The task :: If a line below includes the string "green", copy it.

Source material ::
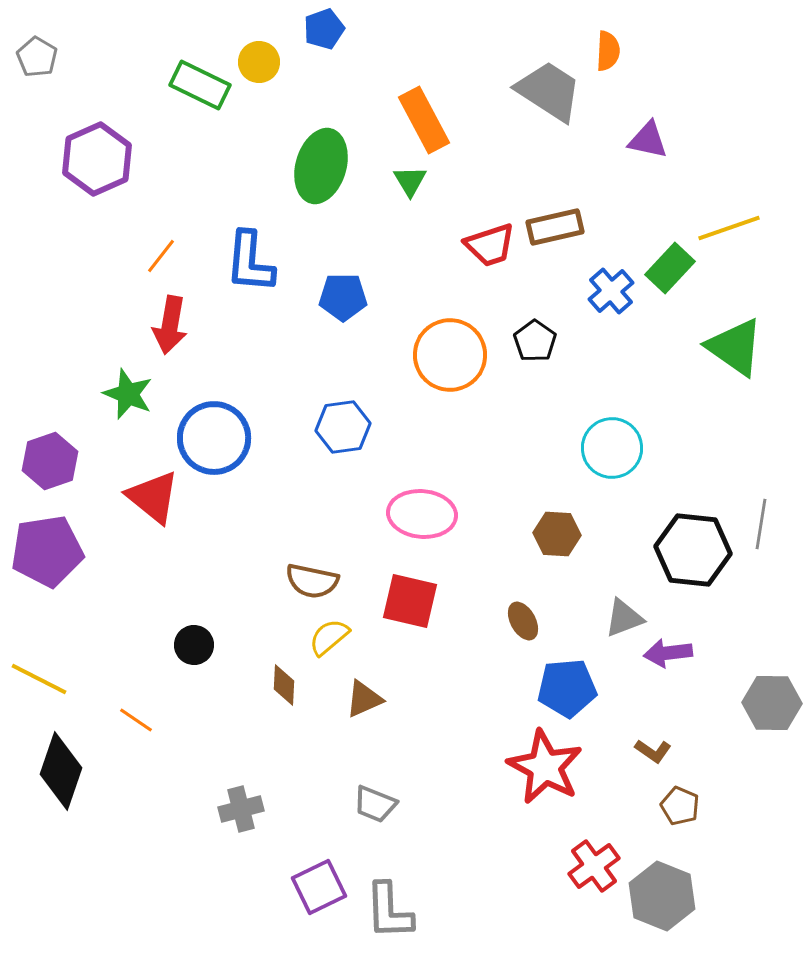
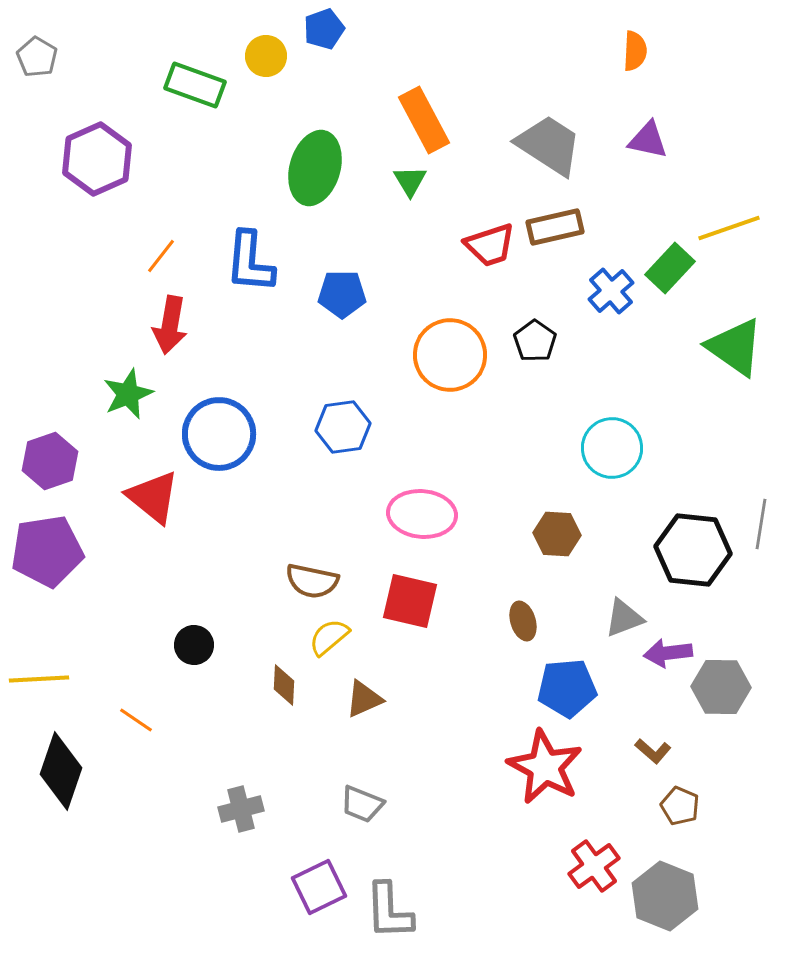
orange semicircle at (608, 51): moved 27 px right
yellow circle at (259, 62): moved 7 px right, 6 px up
green rectangle at (200, 85): moved 5 px left; rotated 6 degrees counterclockwise
gray trapezoid at (549, 91): moved 54 px down
green ellipse at (321, 166): moved 6 px left, 2 px down
blue pentagon at (343, 297): moved 1 px left, 3 px up
green star at (128, 394): rotated 27 degrees clockwise
blue circle at (214, 438): moved 5 px right, 4 px up
brown ellipse at (523, 621): rotated 12 degrees clockwise
yellow line at (39, 679): rotated 30 degrees counterclockwise
gray hexagon at (772, 703): moved 51 px left, 16 px up
brown L-shape at (653, 751): rotated 6 degrees clockwise
gray trapezoid at (375, 804): moved 13 px left
gray hexagon at (662, 896): moved 3 px right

Solution to the exercise ::
green rectangle at (200, 85): moved 5 px left; rotated 6 degrees counterclockwise
green ellipse at (321, 166): moved 6 px left, 2 px down
green star at (128, 394): rotated 27 degrees clockwise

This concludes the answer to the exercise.